┏━━
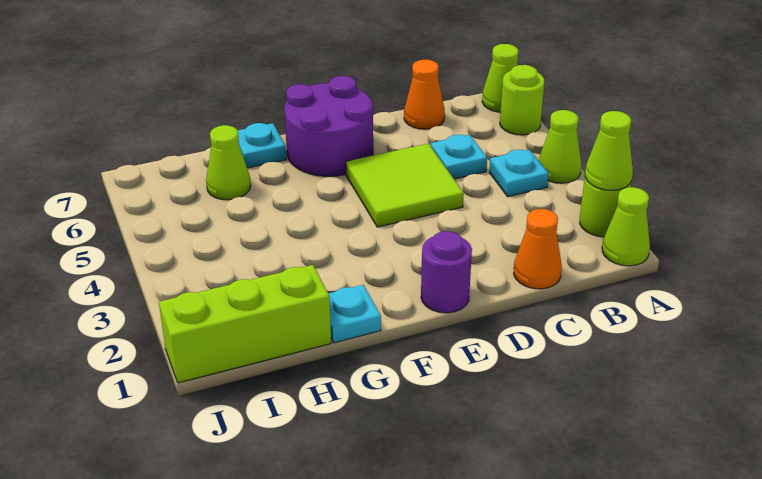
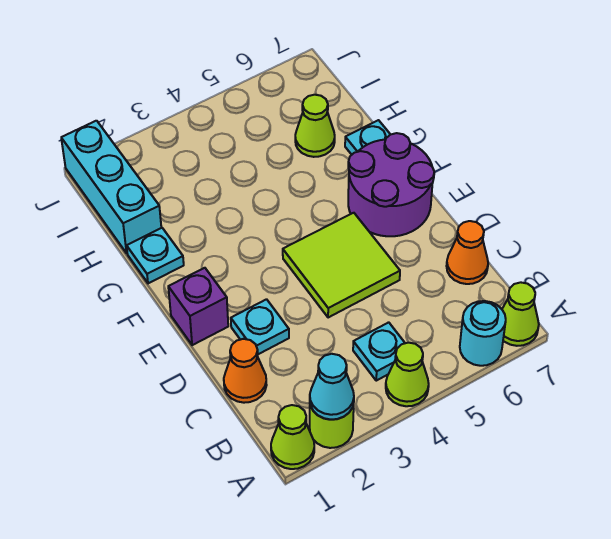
lime cone A2 level 2 -> cyan cone A2 level 2
lime round brick A6 level 1 -> cyan round brick A6 level 1
cyan plate C5 level 1 -> cyan plate D2 level 1
purple round brick E1 level 1 -> purple brick E1 level 1
lime brick H1:J1 level 1 -> cyan brick H1:J1 level 1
┗━━
ABOUT THIS TASK → Print the material above once more, exactly, minus the pictures.

RESPONSE TO THIS EXERCISE →
lime cone A2 level 2 -> cyan cone A2 level 2
lime round brick A6 level 1 -> cyan round brick A6 level 1
cyan plate C5 level 1 -> cyan plate D2 level 1
purple round brick E1 level 1 -> purple brick E1 level 1
lime brick H1:J1 level 1 -> cyan brick H1:J1 level 1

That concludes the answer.